§ INPUT MATERIAL
_ _ _ _ _ _ _
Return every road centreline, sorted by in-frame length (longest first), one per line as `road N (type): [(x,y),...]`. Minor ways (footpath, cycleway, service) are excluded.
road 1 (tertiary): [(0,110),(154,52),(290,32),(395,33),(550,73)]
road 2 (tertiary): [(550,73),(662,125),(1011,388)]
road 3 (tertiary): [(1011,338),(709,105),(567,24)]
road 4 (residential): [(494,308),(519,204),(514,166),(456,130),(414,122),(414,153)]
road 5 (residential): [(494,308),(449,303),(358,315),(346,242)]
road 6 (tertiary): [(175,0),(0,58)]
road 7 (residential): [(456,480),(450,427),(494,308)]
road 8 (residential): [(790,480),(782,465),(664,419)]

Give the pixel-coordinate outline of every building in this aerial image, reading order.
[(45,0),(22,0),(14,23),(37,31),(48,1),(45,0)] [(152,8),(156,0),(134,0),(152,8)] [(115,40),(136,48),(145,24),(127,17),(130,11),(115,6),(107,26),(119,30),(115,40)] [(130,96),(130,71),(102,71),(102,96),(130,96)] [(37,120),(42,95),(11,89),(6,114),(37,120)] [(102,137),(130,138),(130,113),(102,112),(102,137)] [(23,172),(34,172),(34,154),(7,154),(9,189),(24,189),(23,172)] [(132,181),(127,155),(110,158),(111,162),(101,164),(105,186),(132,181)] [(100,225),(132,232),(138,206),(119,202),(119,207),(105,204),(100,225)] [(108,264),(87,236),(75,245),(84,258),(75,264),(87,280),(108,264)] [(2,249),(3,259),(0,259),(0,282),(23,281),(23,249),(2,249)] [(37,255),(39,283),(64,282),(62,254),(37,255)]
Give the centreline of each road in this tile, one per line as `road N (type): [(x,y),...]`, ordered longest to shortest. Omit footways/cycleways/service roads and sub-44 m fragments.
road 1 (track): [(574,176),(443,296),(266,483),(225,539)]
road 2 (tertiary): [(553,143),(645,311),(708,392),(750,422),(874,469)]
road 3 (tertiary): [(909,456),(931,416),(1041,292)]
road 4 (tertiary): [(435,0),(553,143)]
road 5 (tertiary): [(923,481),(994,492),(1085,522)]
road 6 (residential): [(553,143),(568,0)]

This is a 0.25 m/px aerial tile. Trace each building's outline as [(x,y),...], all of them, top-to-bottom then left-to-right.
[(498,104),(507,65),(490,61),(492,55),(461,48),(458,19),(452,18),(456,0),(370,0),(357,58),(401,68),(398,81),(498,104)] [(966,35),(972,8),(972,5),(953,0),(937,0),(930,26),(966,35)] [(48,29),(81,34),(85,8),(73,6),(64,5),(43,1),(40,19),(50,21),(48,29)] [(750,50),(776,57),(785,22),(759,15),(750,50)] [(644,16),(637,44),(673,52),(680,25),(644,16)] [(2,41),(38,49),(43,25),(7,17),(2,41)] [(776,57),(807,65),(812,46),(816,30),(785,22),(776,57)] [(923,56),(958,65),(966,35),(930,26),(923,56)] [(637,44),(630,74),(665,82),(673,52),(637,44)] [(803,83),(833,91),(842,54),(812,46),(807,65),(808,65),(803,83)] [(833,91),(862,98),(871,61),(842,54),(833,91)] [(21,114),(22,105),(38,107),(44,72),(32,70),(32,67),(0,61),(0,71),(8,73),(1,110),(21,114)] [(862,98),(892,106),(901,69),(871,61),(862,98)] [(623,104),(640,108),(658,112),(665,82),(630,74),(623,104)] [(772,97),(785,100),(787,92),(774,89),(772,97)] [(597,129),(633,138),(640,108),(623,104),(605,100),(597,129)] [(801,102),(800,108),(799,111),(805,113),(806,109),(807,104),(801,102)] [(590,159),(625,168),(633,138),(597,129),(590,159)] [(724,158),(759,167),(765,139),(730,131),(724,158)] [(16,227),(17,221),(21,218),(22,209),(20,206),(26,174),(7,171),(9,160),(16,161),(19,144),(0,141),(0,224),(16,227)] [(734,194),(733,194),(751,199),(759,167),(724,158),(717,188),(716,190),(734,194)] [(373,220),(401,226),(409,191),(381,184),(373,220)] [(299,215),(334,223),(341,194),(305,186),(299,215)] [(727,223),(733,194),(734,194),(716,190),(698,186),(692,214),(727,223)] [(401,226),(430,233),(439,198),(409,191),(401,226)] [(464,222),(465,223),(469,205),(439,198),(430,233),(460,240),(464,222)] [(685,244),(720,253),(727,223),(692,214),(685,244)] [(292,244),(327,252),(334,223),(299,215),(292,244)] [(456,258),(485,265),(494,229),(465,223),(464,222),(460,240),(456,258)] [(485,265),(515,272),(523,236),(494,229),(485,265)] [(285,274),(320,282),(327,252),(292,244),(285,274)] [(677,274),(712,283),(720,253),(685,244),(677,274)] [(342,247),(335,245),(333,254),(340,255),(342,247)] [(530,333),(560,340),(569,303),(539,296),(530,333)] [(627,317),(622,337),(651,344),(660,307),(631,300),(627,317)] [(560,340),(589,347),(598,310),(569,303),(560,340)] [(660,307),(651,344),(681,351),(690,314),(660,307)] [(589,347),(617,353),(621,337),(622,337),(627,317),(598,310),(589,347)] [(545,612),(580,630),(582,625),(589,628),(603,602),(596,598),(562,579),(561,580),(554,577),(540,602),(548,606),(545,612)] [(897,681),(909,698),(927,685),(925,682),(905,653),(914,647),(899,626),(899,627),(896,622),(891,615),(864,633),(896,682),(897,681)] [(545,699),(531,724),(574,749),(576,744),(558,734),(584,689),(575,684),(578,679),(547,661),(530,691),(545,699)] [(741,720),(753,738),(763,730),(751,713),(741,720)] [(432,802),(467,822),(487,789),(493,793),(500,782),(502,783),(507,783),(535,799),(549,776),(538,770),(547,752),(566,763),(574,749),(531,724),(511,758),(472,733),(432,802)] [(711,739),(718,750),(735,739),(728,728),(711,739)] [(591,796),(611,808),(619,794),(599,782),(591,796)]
_ _ _ _ _ _ _
§ BRIEF
Output all of the records exactly, with nothing omitted.

§ WRITTEN SOLUTION
Return every road centreline, sorted by in-frame length (longest first), one per line as `road N (type): [(x,y),...]`. Minor ways (footpath, cycleway, service) are excluded.
road 1 (tertiary): [(0,110),(154,52),(290,32),(395,33),(550,73)]
road 2 (tertiary): [(550,73),(662,125),(1011,388)]
road 3 (tertiary): [(1011,338),(709,105),(567,24)]
road 4 (residential): [(494,308),(519,204),(514,166),(456,130),(414,122),(414,153)]
road 5 (residential): [(494,308),(449,303),(358,315),(346,242)]
road 6 (tertiary): [(175,0),(0,58)]
road 7 (residential): [(456,480),(450,427),(494,308)]
road 8 (residential): [(790,480),(782,465),(664,419)]

Give the pixel-coordinate outline of every building in this aerial image, reading order.
[(45,0),(22,0),(14,23),(37,31),(48,1),(45,0)] [(152,8),(156,0),(134,0),(152,8)] [(115,40),(136,48),(145,24),(127,17),(130,11),(115,6),(107,26),(119,30),(115,40)] [(130,96),(130,71),(102,71),(102,96),(130,96)] [(37,120),(42,95),(11,89),(6,114),(37,120)] [(102,137),(130,138),(130,113),(102,112),(102,137)] [(23,172),(34,172),(34,154),(7,154),(9,189),(24,189),(23,172)] [(132,181),(127,155),(110,158),(111,162),(101,164),(105,186),(132,181)] [(100,225),(132,232),(138,206),(119,202),(119,207),(105,204),(100,225)] [(108,264),(87,236),(75,245),(84,258),(75,264),(87,280),(108,264)] [(2,249),(3,259),(0,259),(0,282),(23,281),(23,249),(2,249)] [(37,255),(39,283),(64,282),(62,254),(37,255)]
Give the centreline of each road in this tile, one per line as `road N (type): [(x,y),...]`, ordered longest to shortest. Omit footways/cycleways/service roads and sub-44 m fragments.
road 1 (track): [(574,176),(443,296),(266,483),(225,539)]
road 2 (tertiary): [(553,143),(645,311),(708,392),(750,422),(874,469)]
road 3 (tertiary): [(909,456),(931,416),(1041,292)]
road 4 (tertiary): [(435,0),(553,143)]
road 5 (tertiary): [(923,481),(994,492),(1085,522)]
road 6 (residential): [(553,143),(568,0)]

This is a 0.25 m/px aerial tile. Trace each building's outline as [(x,y),...], all of them, top-to-bottom then left-to-right.
[(498,104),(507,65),(490,61),(492,55),(461,48),(458,19),(452,18),(456,0),(370,0),(357,58),(401,68),(398,81),(498,104)] [(966,35),(972,8),(972,5),(953,0),(937,0),(930,26),(966,35)] [(48,29),(81,34),(85,8),(73,6),(64,5),(43,1),(40,19),(50,21),(48,29)] [(750,50),(776,57),(785,22),(759,15),(750,50)] [(644,16),(637,44),(673,52),(680,25),(644,16)] [(2,41),(38,49),(43,25),(7,17),(2,41)] [(776,57),(807,65),(812,46),(816,30),(785,22),(776,57)] [(923,56),(958,65),(966,35),(930,26),(923,56)] [(637,44),(630,74),(665,82),(673,52),(637,44)] [(803,83),(833,91),(842,54),(812,46),(807,65),(808,65),(803,83)] [(833,91),(862,98),(871,61),(842,54),(833,91)] [(21,114),(22,105),(38,107),(44,72),(32,70),(32,67),(0,61),(0,71),(8,73),(1,110),(21,114)] [(862,98),(892,106),(901,69),(871,61),(862,98)] [(623,104),(640,108),(658,112),(665,82),(630,74),(623,104)] [(772,97),(785,100),(787,92),(774,89),(772,97)] [(597,129),(633,138),(640,108),(623,104),(605,100),(597,129)] [(801,102),(800,108),(799,111),(805,113),(806,109),(807,104),(801,102)] [(590,159),(625,168),(633,138),(597,129),(590,159)] [(724,158),(759,167),(765,139),(730,131),(724,158)] [(16,227),(17,221),(21,218),(22,209),(20,206),(26,174),(7,171),(9,160),(16,161),(19,144),(0,141),(0,224),(16,227)] [(734,194),(733,194),(751,199),(759,167),(724,158),(717,188),(716,190),(734,194)] [(373,220),(401,226),(409,191),(381,184),(373,220)] [(299,215),(334,223),(341,194),(305,186),(299,215)] [(727,223),(733,194),(734,194),(716,190),(698,186),(692,214),(727,223)] [(401,226),(430,233),(439,198),(409,191),(401,226)] [(464,222),(465,223),(469,205),(439,198),(430,233),(460,240),(464,222)] [(685,244),(720,253),(727,223),(692,214),(685,244)] [(292,244),(327,252),(334,223),(299,215),(292,244)] [(456,258),(485,265),(494,229),(465,223),(464,222),(460,240),(456,258)] [(485,265),(515,272),(523,236),(494,229),(485,265)] [(285,274),(320,282),(327,252),(292,244),(285,274)] [(677,274),(712,283),(720,253),(685,244),(677,274)] [(342,247),(335,245),(333,254),(340,255),(342,247)] [(530,333),(560,340),(569,303),(539,296),(530,333)] [(627,317),(622,337),(651,344),(660,307),(631,300),(627,317)] [(560,340),(589,347),(598,310),(569,303),(560,340)] [(660,307),(651,344),(681,351),(690,314),(660,307)] [(589,347),(617,353),(621,337),(622,337),(627,317),(598,310),(589,347)] [(545,612),(580,630),(582,625),(589,628),(603,602),(596,598),(562,579),(561,580),(554,577),(540,602),(548,606),(545,612)] [(897,681),(909,698),(927,685),(925,682),(905,653),(914,647),(899,626),(899,627),(896,622),(891,615),(864,633),(896,682),(897,681)] [(545,699),(531,724),(574,749),(576,744),(558,734),(584,689),(575,684),(578,679),(547,661),(530,691),(545,699)] [(741,720),(753,738),(763,730),(751,713),(741,720)] [(432,802),(467,822),(487,789),(493,793),(500,782),(502,783),(507,783),(535,799),(549,776),(538,770),(547,752),(566,763),(574,749),(531,724),(511,758),(472,733),(432,802)] [(711,739),(718,750),(735,739),(728,728),(711,739)] [(591,796),(611,808),(619,794),(599,782),(591,796)]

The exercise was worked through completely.